WORK ITEM: From the records below, extract only the lines running from the line with "R10: 13k (IC1/PA2, N2) -> 13k (+12V, IC1/PA2)" to the line with "R16: 100 (IC1/PA0, N2) -> 620 (IC1/PA0, N2)", both lines included, reproducing them exactly.

GIVEN DATA:
::::::::::

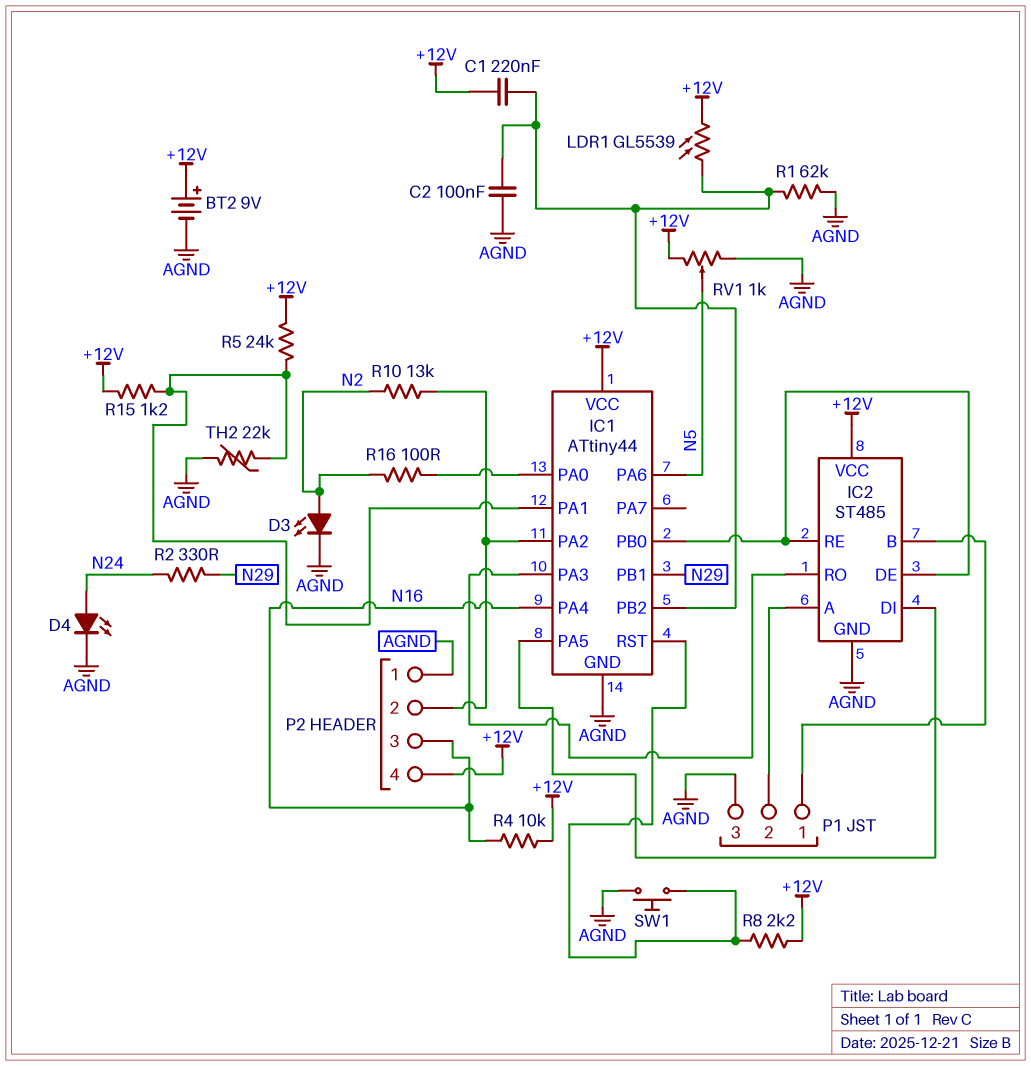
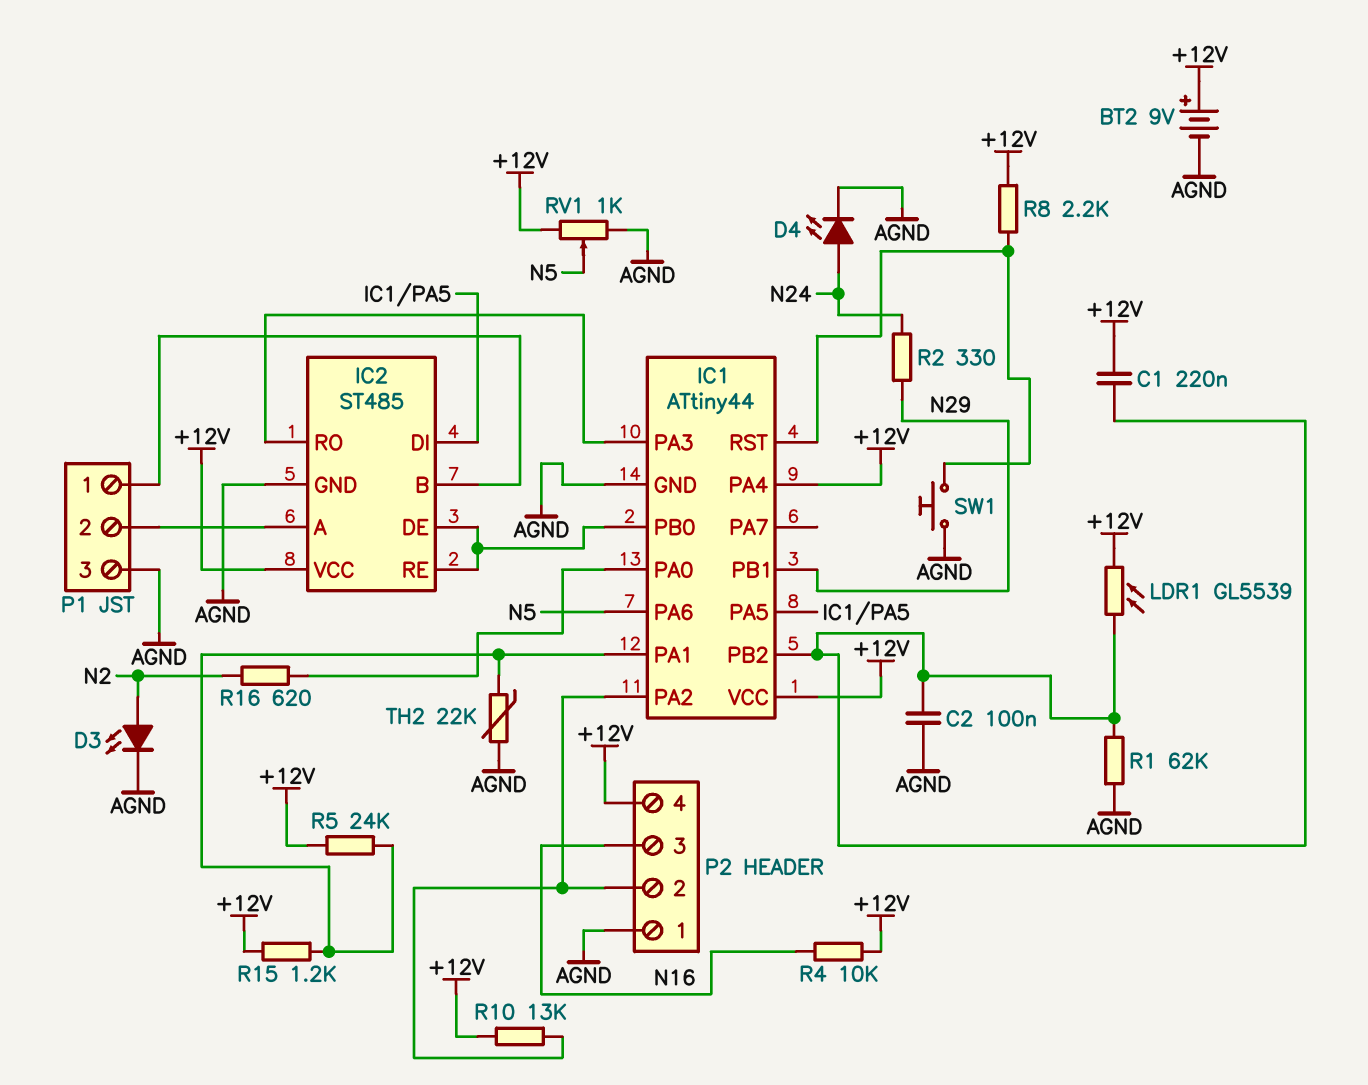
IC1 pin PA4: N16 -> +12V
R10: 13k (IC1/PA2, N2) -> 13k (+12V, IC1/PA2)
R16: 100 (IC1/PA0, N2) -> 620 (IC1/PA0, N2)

::::::::::

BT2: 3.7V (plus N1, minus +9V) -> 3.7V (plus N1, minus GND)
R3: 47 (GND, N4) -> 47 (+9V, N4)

::::::::::

SOLUTION TO THIS PROBLEM:
R10: 13k (IC1/PA2, N2) -> 13k (+12V, IC1/PA2)
R16: 100 (IC1/PA0, N2) -> 620 (IC1/PA0, N2)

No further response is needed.